§ **Exercise directions**
Format the lines of the material from the line with "sunrise [147, 1068]" through the end as a JSON list of strings, one string per line, leaving out any blank lines. Include only those lines.

──────

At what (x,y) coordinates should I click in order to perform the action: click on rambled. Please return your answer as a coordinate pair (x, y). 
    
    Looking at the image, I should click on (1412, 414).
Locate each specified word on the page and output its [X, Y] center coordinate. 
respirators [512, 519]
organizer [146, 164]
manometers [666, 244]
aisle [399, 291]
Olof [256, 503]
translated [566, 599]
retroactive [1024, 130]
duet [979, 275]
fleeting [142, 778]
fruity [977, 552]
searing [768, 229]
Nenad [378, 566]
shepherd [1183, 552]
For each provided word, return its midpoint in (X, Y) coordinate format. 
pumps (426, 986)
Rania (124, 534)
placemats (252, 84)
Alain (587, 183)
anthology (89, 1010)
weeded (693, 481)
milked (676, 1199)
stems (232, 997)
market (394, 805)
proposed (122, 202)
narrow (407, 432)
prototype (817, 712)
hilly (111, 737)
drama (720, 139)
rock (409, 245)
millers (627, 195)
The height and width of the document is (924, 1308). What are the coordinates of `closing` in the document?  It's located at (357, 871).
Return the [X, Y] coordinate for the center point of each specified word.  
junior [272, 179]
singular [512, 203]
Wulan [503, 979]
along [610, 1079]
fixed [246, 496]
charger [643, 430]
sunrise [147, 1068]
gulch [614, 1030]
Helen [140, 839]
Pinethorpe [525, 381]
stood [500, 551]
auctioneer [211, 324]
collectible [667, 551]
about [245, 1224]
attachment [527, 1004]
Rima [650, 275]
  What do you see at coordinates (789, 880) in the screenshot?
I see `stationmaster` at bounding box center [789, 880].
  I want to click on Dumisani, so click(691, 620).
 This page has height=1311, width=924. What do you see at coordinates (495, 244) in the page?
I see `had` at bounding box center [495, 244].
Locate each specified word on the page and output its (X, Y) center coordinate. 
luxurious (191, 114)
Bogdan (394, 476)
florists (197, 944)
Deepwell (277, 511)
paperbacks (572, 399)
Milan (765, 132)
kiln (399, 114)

──────

§ **Final result**
[
  "sunrise [147, 1068]",
  "gulch [614, 1030]",
  "Helen [140, 839]",
  "Pinethorpe [525, 381]",
  "stood [500, 551]",
  "auctioneer [211, 324]",
  "collectible [667, 551]",
  "about [245, 1224]",
  "attachment [527, 1004]",
  "Rima [650, 275]",
  "  What do you see at coordinates (789, 880) in the screenshot?",
  "I see `stationmaster` at bounding box center [789, 880].",
  "  I want to click on Dumisani, so click(691, 620).",
  " This page has height=1311, width=924. What do you see at coordinates (495, 244) in the page?",
  "I see `had` at bounding box center [495, 244].",
  "Locate each specified word on the page and output its (X, Y) center coordinate. ",
  "luxurious (191, 114)",
  "Bogdan (394, 476)",
  "florists (197, 944)",
  "Deepwell (277, 511)",
  "paperbacks (572, 399)",
  "Milan (765, 132)",
  "kiln (399, 114)"
]